- Opening Delimiter -

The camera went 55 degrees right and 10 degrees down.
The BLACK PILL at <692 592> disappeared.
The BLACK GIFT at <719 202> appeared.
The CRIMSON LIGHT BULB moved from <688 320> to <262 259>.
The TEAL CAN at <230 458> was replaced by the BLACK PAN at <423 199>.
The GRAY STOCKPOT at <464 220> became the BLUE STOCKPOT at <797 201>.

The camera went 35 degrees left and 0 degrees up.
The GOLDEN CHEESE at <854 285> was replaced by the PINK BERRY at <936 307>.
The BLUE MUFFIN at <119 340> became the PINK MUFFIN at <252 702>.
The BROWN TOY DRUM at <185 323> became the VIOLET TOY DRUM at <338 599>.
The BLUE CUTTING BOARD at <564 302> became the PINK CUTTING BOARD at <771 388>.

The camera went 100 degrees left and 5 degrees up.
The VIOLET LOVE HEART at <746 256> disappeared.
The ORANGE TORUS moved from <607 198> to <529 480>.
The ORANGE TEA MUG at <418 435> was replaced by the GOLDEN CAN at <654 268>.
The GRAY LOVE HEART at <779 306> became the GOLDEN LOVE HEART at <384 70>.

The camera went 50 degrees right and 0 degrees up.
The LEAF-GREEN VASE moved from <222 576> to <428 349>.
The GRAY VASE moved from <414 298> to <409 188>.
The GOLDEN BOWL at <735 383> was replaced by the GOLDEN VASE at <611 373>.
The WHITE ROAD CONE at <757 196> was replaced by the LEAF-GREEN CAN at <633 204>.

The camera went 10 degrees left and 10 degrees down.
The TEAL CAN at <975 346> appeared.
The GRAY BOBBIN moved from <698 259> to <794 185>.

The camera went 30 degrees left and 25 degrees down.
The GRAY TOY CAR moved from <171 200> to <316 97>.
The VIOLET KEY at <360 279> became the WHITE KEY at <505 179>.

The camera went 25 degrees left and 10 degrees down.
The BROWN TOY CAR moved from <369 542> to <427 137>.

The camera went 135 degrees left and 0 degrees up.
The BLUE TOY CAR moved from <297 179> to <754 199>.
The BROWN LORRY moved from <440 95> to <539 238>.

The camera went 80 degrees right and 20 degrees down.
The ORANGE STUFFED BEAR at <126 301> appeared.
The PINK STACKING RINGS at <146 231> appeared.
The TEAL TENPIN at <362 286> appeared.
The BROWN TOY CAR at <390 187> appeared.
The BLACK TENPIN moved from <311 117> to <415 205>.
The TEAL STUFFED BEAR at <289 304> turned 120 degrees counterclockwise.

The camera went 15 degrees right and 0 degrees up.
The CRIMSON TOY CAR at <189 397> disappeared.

- Closing Delimiter -

[YOUR OBJECTIVE] From the first line of the data above through the line containing "The TEAL CAN at <230", set each line down again exactly; include both ends and omit everything else.

[REPLY TO THE EXERCISE]
The camera went 55 degrees right and 10 degrees down.
The BLACK PILL at <692 592> disappeared.
The BLACK GIFT at <719 202> appeared.
The CRIMSON LIGHT BULB moved from <688 320> to <262 259>.
The TEAL CAN at <230 458> was replaced by the BLACK PAN at <423 199>.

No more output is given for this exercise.